Give the data below again exactly as written, but without the pictures.

Segment Start: DATA FOR REVIEW

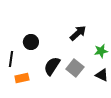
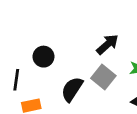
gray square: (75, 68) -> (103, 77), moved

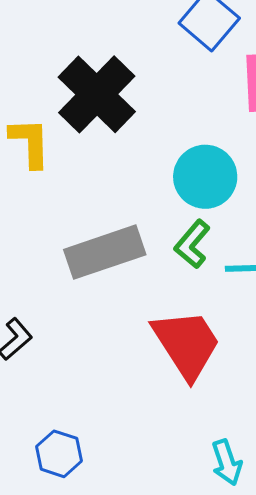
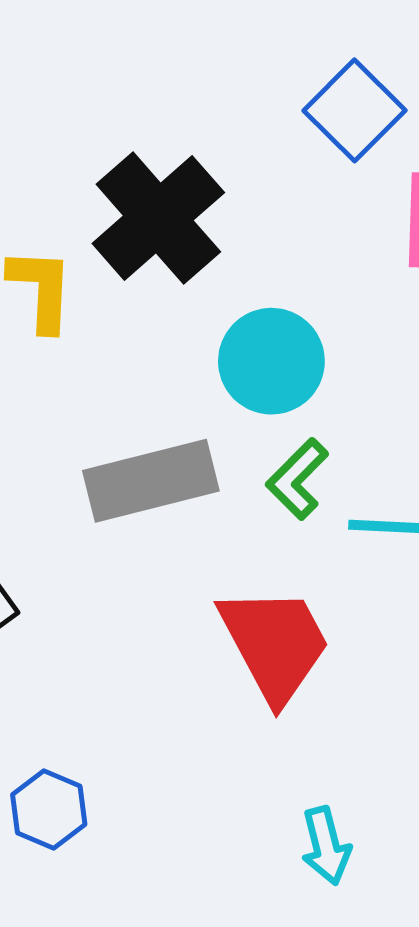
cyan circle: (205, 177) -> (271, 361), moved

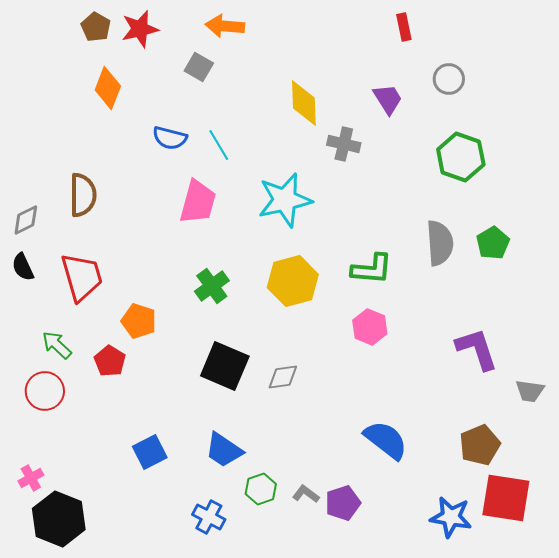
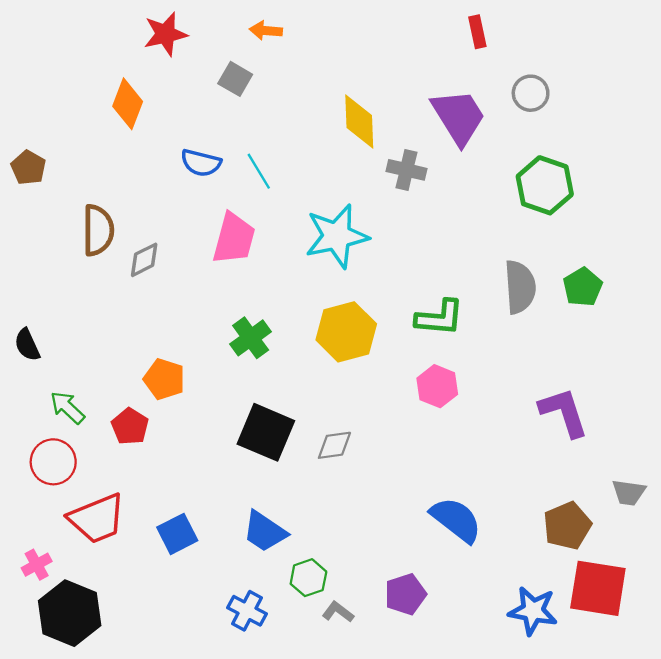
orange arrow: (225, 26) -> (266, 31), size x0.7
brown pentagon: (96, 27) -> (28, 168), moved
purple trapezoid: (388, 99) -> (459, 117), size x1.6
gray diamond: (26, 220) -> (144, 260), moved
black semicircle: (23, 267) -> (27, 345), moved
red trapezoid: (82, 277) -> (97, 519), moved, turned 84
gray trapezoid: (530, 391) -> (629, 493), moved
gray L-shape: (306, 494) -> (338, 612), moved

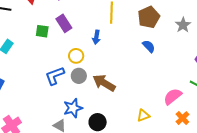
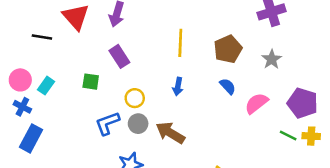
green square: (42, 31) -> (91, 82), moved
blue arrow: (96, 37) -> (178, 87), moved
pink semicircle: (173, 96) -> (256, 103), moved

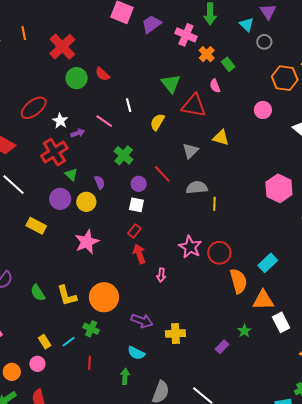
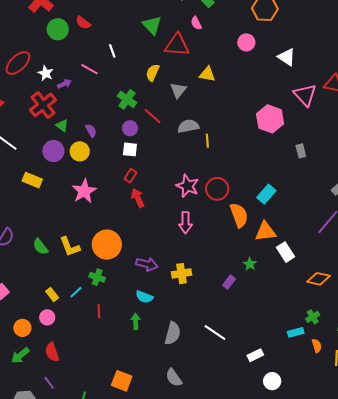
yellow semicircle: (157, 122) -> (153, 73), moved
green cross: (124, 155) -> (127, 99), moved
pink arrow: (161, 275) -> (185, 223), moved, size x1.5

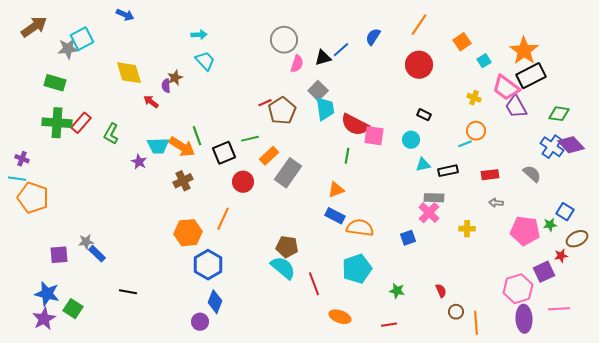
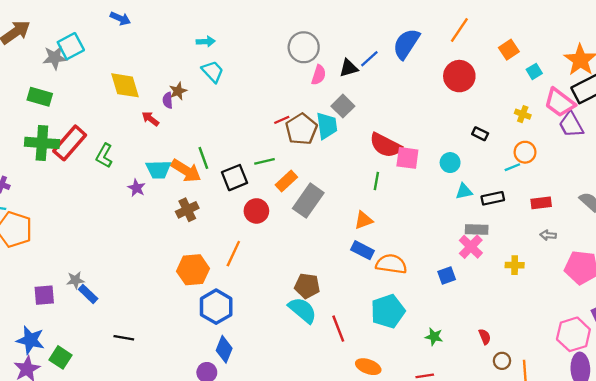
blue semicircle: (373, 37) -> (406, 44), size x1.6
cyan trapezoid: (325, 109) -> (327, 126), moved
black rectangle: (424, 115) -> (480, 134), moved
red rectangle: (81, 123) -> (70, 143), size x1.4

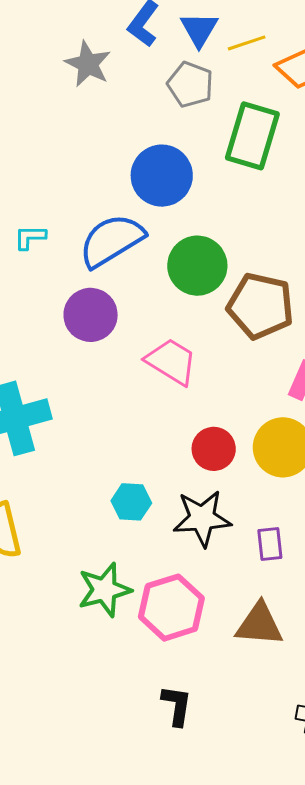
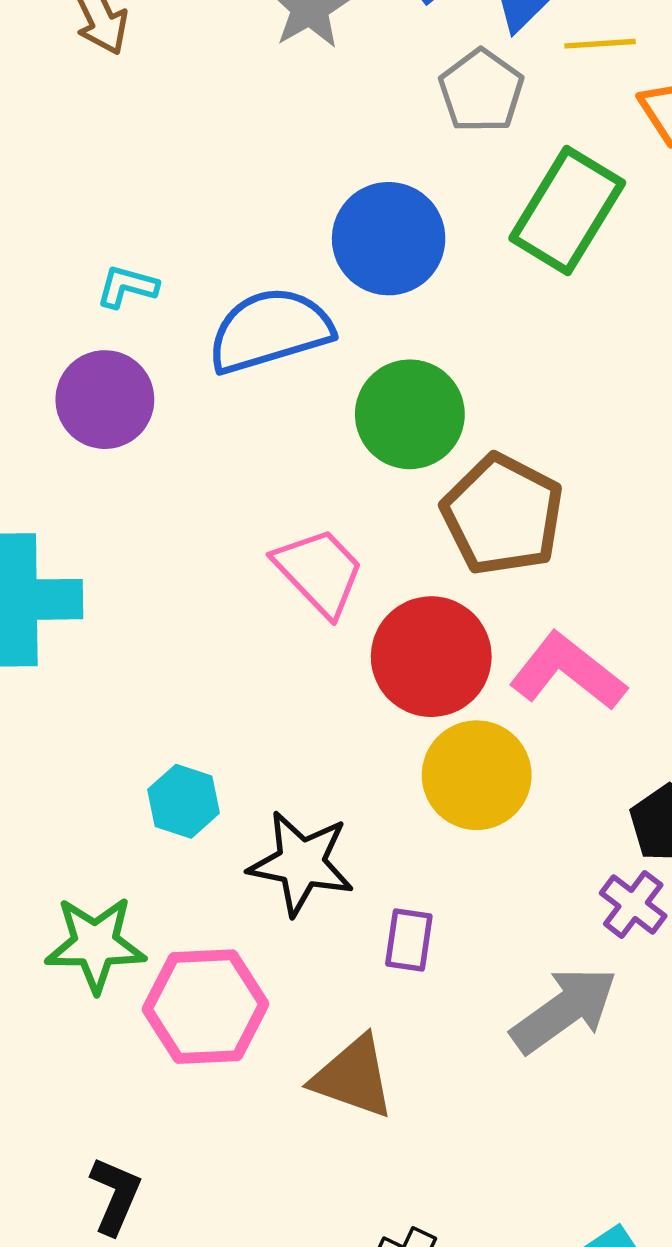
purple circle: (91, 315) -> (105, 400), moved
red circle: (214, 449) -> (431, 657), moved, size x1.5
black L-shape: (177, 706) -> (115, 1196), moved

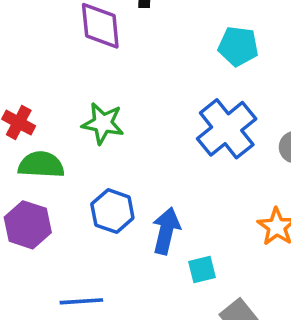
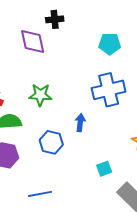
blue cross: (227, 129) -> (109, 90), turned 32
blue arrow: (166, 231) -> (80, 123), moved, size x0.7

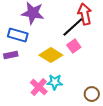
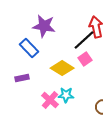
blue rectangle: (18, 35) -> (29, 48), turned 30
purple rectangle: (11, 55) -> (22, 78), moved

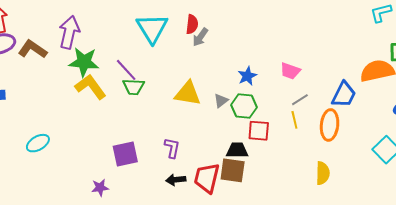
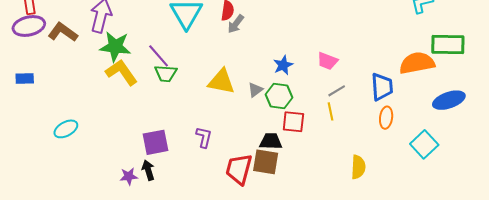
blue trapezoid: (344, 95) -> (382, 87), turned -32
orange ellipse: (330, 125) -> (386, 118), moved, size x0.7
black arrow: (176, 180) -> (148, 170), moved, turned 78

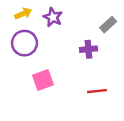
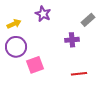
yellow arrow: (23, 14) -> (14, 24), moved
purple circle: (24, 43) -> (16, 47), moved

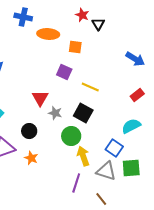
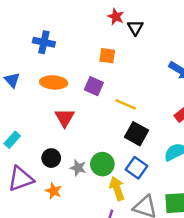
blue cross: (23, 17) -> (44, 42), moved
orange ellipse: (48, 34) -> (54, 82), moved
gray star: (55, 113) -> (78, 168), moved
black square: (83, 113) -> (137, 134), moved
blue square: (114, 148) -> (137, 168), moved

Segment End: DATA FOR REVIEW

* **YOUR RESPONSE**
gray square: (75, 68) -> (103, 77), moved

cyan circle: (205, 177) -> (271, 361), moved

orange arrow: (225, 26) -> (266, 31), size x0.7
brown pentagon: (96, 27) -> (28, 168), moved
purple trapezoid: (388, 99) -> (459, 117), size x1.6
gray diamond: (26, 220) -> (144, 260), moved
black semicircle: (23, 267) -> (27, 345), moved
red trapezoid: (82, 277) -> (97, 519), moved, turned 84
gray trapezoid: (530, 391) -> (629, 493), moved
gray L-shape: (306, 494) -> (338, 612), moved

green square: (42, 31) -> (91, 82), moved
blue arrow: (96, 37) -> (178, 87), moved
pink semicircle: (173, 96) -> (256, 103), moved

yellow semicircle: (157, 122) -> (153, 73), moved
green cross: (124, 155) -> (127, 99), moved
pink arrow: (161, 275) -> (185, 223), moved, size x1.5

blue semicircle: (373, 37) -> (406, 44), size x1.6
cyan trapezoid: (325, 109) -> (327, 126), moved
black rectangle: (424, 115) -> (480, 134), moved
red rectangle: (81, 123) -> (70, 143), size x1.4

purple circle: (91, 315) -> (105, 400), moved
red circle: (214, 449) -> (431, 657), moved, size x1.5
black L-shape: (177, 706) -> (115, 1196), moved

blue cross: (227, 129) -> (109, 90), turned 32
blue arrow: (166, 231) -> (80, 123), moved, size x0.7

blue rectangle: (18, 35) -> (29, 48), turned 30
purple rectangle: (11, 55) -> (22, 78), moved

blue trapezoid: (344, 95) -> (382, 87), turned -32
orange ellipse: (330, 125) -> (386, 118), moved, size x0.7
black arrow: (176, 180) -> (148, 170), moved, turned 78

yellow arrow: (23, 14) -> (14, 24), moved
purple circle: (24, 43) -> (16, 47), moved

blue cross: (23, 17) -> (44, 42), moved
orange ellipse: (48, 34) -> (54, 82), moved
gray star: (55, 113) -> (78, 168), moved
black square: (83, 113) -> (137, 134), moved
blue square: (114, 148) -> (137, 168), moved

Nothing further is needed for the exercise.